▶ **What is being asked**: Without any pictures, copy the records below once more, exactly as they are.
── Entries shown
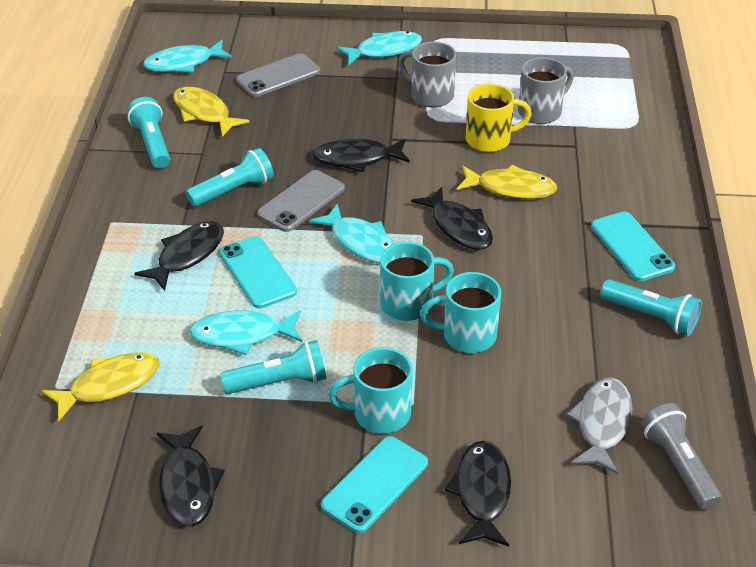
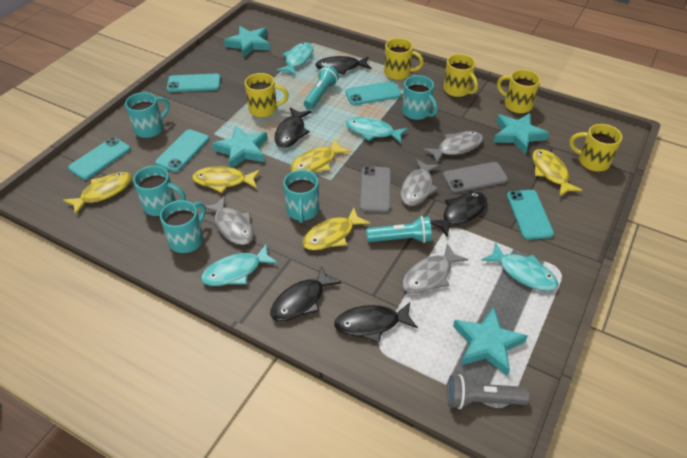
grey fish: 1 -> 4
grey mug: 2 -> 0
turquoise flashlight: 4 -> 2
turquoise mug: 3 -> 5
turquoise phone: 3 -> 5
turquoise star: 0 -> 4
yellow fish: 3 -> 5
yellow mug: 1 -> 5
────
▶ **Written reply**:
grey fish: 1 -> 4
grey mug: 2 -> 0
turquoise flashlight: 4 -> 2
turquoise mug: 3 -> 5
turquoise phone: 3 -> 5
turquoise star: 0 -> 4
yellow fish: 3 -> 5
yellow mug: 1 -> 5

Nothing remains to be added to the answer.